**What the exercise asks**
For this exercise, transcribe all of the entries exactly.

[Records from a data source]
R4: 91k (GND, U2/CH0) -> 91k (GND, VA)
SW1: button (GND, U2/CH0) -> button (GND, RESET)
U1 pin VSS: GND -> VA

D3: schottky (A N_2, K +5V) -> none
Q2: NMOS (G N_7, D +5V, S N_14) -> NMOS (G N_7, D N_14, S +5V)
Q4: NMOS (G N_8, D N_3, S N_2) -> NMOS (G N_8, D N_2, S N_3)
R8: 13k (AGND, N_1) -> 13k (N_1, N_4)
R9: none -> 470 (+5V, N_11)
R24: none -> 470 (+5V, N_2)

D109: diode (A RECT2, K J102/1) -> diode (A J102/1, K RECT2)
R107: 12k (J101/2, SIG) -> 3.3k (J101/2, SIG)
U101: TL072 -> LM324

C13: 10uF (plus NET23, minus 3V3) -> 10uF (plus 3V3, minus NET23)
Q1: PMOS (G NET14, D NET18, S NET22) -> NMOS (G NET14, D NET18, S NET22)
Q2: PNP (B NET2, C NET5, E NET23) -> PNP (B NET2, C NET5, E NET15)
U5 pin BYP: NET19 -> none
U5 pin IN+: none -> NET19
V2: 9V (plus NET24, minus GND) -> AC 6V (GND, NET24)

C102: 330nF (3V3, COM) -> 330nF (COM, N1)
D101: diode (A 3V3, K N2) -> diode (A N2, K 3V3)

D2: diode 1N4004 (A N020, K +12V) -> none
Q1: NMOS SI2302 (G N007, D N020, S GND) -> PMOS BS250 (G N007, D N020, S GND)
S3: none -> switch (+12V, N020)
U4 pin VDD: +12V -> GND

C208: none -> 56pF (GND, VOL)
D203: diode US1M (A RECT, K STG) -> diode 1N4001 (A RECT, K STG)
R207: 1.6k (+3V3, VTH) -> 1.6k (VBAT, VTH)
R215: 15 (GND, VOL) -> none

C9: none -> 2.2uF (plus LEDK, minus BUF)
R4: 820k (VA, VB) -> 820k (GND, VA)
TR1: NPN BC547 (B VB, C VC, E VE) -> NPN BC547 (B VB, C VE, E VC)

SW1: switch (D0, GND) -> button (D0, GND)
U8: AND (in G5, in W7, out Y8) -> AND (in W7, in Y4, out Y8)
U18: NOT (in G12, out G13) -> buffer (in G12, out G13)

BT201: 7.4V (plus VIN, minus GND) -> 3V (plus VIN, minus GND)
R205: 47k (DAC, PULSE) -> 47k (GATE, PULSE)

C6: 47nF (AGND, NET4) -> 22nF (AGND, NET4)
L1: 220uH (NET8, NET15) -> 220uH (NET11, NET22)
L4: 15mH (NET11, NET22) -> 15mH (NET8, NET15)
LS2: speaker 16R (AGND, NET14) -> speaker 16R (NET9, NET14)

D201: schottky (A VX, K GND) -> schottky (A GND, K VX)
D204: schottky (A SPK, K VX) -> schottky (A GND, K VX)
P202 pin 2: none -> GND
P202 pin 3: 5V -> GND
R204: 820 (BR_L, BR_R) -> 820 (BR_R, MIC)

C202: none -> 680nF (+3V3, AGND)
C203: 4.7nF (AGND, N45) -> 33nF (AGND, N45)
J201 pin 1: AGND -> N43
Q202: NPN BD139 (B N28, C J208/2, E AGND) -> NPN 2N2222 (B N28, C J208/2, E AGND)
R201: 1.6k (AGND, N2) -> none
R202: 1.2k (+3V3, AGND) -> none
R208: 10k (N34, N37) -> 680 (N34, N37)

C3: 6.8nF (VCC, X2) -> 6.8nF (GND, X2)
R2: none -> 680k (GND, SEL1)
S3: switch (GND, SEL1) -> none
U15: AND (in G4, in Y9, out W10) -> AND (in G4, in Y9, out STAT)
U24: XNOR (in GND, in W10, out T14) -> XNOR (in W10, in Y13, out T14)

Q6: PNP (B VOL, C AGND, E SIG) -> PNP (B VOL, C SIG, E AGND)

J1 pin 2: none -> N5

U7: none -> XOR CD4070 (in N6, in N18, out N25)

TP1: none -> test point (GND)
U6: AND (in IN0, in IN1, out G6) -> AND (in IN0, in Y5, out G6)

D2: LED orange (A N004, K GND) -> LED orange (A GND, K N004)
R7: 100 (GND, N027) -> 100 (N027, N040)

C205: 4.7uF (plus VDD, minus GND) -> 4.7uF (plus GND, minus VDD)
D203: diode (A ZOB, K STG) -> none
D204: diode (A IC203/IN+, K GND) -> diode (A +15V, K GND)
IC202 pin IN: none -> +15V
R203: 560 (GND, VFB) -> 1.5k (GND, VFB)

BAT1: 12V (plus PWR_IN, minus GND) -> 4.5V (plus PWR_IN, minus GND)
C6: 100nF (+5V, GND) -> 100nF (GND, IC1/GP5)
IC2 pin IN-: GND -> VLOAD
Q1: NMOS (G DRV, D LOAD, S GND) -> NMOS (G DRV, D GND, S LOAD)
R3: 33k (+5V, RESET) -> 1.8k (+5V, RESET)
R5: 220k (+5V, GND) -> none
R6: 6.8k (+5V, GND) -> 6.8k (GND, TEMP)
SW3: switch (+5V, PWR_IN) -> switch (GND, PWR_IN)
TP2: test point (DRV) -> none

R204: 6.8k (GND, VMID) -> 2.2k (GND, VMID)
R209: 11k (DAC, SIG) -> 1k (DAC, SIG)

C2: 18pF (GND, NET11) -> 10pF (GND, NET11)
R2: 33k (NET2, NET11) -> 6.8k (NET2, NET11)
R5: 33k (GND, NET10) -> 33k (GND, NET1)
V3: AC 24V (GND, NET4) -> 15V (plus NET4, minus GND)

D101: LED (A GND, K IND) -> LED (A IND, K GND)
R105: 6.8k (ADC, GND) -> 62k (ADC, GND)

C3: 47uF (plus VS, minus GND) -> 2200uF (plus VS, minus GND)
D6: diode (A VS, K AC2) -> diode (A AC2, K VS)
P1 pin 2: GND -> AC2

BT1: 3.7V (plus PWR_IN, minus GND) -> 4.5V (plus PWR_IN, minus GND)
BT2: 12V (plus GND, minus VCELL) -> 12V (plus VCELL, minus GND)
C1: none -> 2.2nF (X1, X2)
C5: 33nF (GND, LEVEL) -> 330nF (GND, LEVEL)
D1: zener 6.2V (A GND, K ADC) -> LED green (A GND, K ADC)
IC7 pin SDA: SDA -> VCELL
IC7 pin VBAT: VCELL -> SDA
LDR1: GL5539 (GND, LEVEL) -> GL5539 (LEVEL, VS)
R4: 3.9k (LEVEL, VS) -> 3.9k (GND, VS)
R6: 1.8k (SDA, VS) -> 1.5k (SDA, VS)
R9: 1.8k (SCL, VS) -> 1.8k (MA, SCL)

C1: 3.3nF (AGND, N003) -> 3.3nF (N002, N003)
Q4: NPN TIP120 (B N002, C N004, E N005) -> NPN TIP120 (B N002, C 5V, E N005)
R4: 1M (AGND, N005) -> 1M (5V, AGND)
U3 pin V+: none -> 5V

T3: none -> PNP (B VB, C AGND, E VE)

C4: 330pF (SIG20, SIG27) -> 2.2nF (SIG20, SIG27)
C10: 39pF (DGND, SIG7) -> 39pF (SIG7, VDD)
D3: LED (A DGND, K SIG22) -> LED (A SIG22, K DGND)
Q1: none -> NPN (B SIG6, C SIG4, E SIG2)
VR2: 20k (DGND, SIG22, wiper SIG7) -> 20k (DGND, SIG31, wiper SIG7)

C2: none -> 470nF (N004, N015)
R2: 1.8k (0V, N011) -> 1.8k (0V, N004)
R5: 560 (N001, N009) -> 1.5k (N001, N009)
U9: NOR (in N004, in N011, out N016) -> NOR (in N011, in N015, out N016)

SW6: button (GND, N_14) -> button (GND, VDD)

**Written response**
R4: 91k (GND, U2/CH0) -> 91k (GND, VA)
SW1: button (GND, U2/CH0) -> button (GND, RESET)
U1 pin VSS: GND -> VA

D3: schottky (A N_2, K +5V) -> none
Q2: NMOS (G N_7, D +5V, S N_14) -> NMOS (G N_7, D N_14, S +5V)
Q4: NMOS (G N_8, D N_3, S N_2) -> NMOS (G N_8, D N_2, S N_3)
R8: 13k (AGND, N_1) -> 13k (N_1, N_4)
R9: none -> 470 (+5V, N_11)
R24: none -> 470 (+5V, N_2)

D109: diode (A RECT2, K J102/1) -> diode (A J102/1, K RECT2)
R107: 12k (J101/2, SIG) -> 3.3k (J101/2, SIG)
U101: TL072 -> LM324

C13: 10uF (plus NET23, minus 3V3) -> 10uF (plus 3V3, minus NET23)
Q1: PMOS (G NET14, D NET18, S NET22) -> NMOS (G NET14, D NET18, S NET22)
Q2: PNP (B NET2, C NET5, E NET23) -> PNP (B NET2, C NET5, E NET15)
U5 pin BYP: NET19 -> none
U5 pin IN+: none -> NET19
V2: 9V (plus NET24, minus GND) -> AC 6V (GND, NET24)

C102: 330nF (3V3, COM) -> 330nF (COM, N1)
D101: diode (A 3V3, K N2) -> diode (A N2, K 3V3)

D2: diode 1N4004 (A N020, K +12V) -> none
Q1: NMOS SI2302 (G N007, D N020, S GND) -> PMOS BS250 (G N007, D N020, S GND)
S3: none -> switch (+12V, N020)
U4 pin VDD: +12V -> GND

C208: none -> 56pF (GND, VOL)
D203: diode US1M (A RECT, K STG) -> diode 1N4001 (A RECT, K STG)
R207: 1.6k (+3V3, VTH) -> 1.6k (VBAT, VTH)
R215: 15 (GND, VOL) -> none

C9: none -> 2.2uF (plus LEDK, minus BUF)
R4: 820k (VA, VB) -> 820k (GND, VA)
TR1: NPN BC547 (B VB, C VC, E VE) -> NPN BC547 (B VB, C VE, E VC)

SW1: switch (D0, GND) -> button (D0, GND)
U8: AND (in G5, in W7, out Y8) -> AND (in W7, in Y4, out Y8)
U18: NOT (in G12, out G13) -> buffer (in G12, out G13)

BT201: 7.4V (plus VIN, minus GND) -> 3V (plus VIN, minus GND)
R205: 47k (DAC, PULSE) -> 47k (GATE, PULSE)

C6: 47nF (AGND, NET4) -> 22nF (AGND, NET4)
L1: 220uH (NET8, NET15) -> 220uH (NET11, NET22)
L4: 15mH (NET11, NET22) -> 15mH (NET8, NET15)
LS2: speaker 16R (AGND, NET14) -> speaker 16R (NET9, NET14)

D201: schottky (A VX, K GND) -> schottky (A GND, K VX)
D204: schottky (A SPK, K VX) -> schottky (A GND, K VX)
P202 pin 2: none -> GND
P202 pin 3: 5V -> GND
R204: 820 (BR_L, BR_R) -> 820 (BR_R, MIC)

C202: none -> 680nF (+3V3, AGND)
C203: 4.7nF (AGND, N45) -> 33nF (AGND, N45)
J201 pin 1: AGND -> N43
Q202: NPN BD139 (B N28, C J208/2, E AGND) -> NPN 2N2222 (B N28, C J208/2, E AGND)
R201: 1.6k (AGND, N2) -> none
R202: 1.2k (+3V3, AGND) -> none
R208: 10k (N34, N37) -> 680 (N34, N37)

C3: 6.8nF (VCC, X2) -> 6.8nF (GND, X2)
R2: none -> 680k (GND, SEL1)
S3: switch (GND, SEL1) -> none
U15: AND (in G4, in Y9, out W10) -> AND (in G4, in Y9, out STAT)
U24: XNOR (in GND, in W10, out T14) -> XNOR (in W10, in Y13, out T14)

Q6: PNP (B VOL, C AGND, E SIG) -> PNP (B VOL, C SIG, E AGND)

J1 pin 2: none -> N5

U7: none -> XOR CD4070 (in N6, in N18, out N25)

TP1: none -> test point (GND)
U6: AND (in IN0, in IN1, out G6) -> AND (in IN0, in Y5, out G6)

D2: LED orange (A N004, K GND) -> LED orange (A GND, K N004)
R7: 100 (GND, N027) -> 100 (N027, N040)

C205: 4.7uF (plus VDD, minus GND) -> 4.7uF (plus GND, minus VDD)
D203: diode (A ZOB, K STG) -> none
D204: diode (A IC203/IN+, K GND) -> diode (A +15V, K GND)
IC202 pin IN: none -> +15V
R203: 560 (GND, VFB) -> 1.5k (GND, VFB)

BAT1: 12V (plus PWR_IN, minus GND) -> 4.5V (plus PWR_IN, minus GND)
C6: 100nF (+5V, GND) -> 100nF (GND, IC1/GP5)
IC2 pin IN-: GND -> VLOAD
Q1: NMOS (G DRV, D LOAD, S GND) -> NMOS (G DRV, D GND, S LOAD)
R3: 33k (+5V, RESET) -> 1.8k (+5V, RESET)
R5: 220k (+5V, GND) -> none
R6: 6.8k (+5V, GND) -> 6.8k (GND, TEMP)
SW3: switch (+5V, PWR_IN) -> switch (GND, PWR_IN)
TP2: test point (DRV) -> none

R204: 6.8k (GND, VMID) -> 2.2k (GND, VMID)
R209: 11k (DAC, SIG) -> 1k (DAC, SIG)

C2: 18pF (GND, NET11) -> 10pF (GND, NET11)
R2: 33k (NET2, NET11) -> 6.8k (NET2, NET11)
R5: 33k (GND, NET10) -> 33k (GND, NET1)
V3: AC 24V (GND, NET4) -> 15V (plus NET4, minus GND)

D101: LED (A GND, K IND) -> LED (A IND, K GND)
R105: 6.8k (ADC, GND) -> 62k (ADC, GND)

C3: 47uF (plus VS, minus GND) -> 2200uF (plus VS, minus GND)
D6: diode (A VS, K AC2) -> diode (A AC2, K VS)
P1 pin 2: GND -> AC2

BT1: 3.7V (plus PWR_IN, minus GND) -> 4.5V (plus PWR_IN, minus GND)
BT2: 12V (plus GND, minus VCELL) -> 12V (plus VCELL, minus GND)
C1: none -> 2.2nF (X1, X2)
C5: 33nF (GND, LEVEL) -> 330nF (GND, LEVEL)
D1: zener 6.2V (A GND, K ADC) -> LED green (A GND, K ADC)
IC7 pin SDA: SDA -> VCELL
IC7 pin VBAT: VCELL -> SDA
LDR1: GL5539 (GND, LEVEL) -> GL5539 (LEVEL, VS)
R4: 3.9k (LEVEL, VS) -> 3.9k (GND, VS)
R6: 1.8k (SDA, VS) -> 1.5k (SDA, VS)
R9: 1.8k (SCL, VS) -> 1.8k (MA, SCL)

C1: 3.3nF (AGND, N003) -> 3.3nF (N002, N003)
Q4: NPN TIP120 (B N002, C N004, E N005) -> NPN TIP120 (B N002, C 5V, E N005)
R4: 1M (AGND, N005) -> 1M (5V, AGND)
U3 pin V+: none -> 5V

T3: none -> PNP (B VB, C AGND, E VE)

C4: 330pF (SIG20, SIG27) -> 2.2nF (SIG20, SIG27)
C10: 39pF (DGND, SIG7) -> 39pF (SIG7, VDD)
D3: LED (A DGND, K SIG22) -> LED (A SIG22, K DGND)
Q1: none -> NPN (B SIG6, C SIG4, E SIG2)
VR2: 20k (DGND, SIG22, wiper SIG7) -> 20k (DGND, SIG31, wiper SIG7)

C2: none -> 470nF (N004, N015)
R2: 1.8k (0V, N011) -> 1.8k (0V, N004)
R5: 560 (N001, N009) -> 1.5k (N001, N009)
U9: NOR (in N004, in N011, out N016) -> NOR (in N011, in N015, out N016)

SW6: button (GND, N_14) -> button (GND, VDD)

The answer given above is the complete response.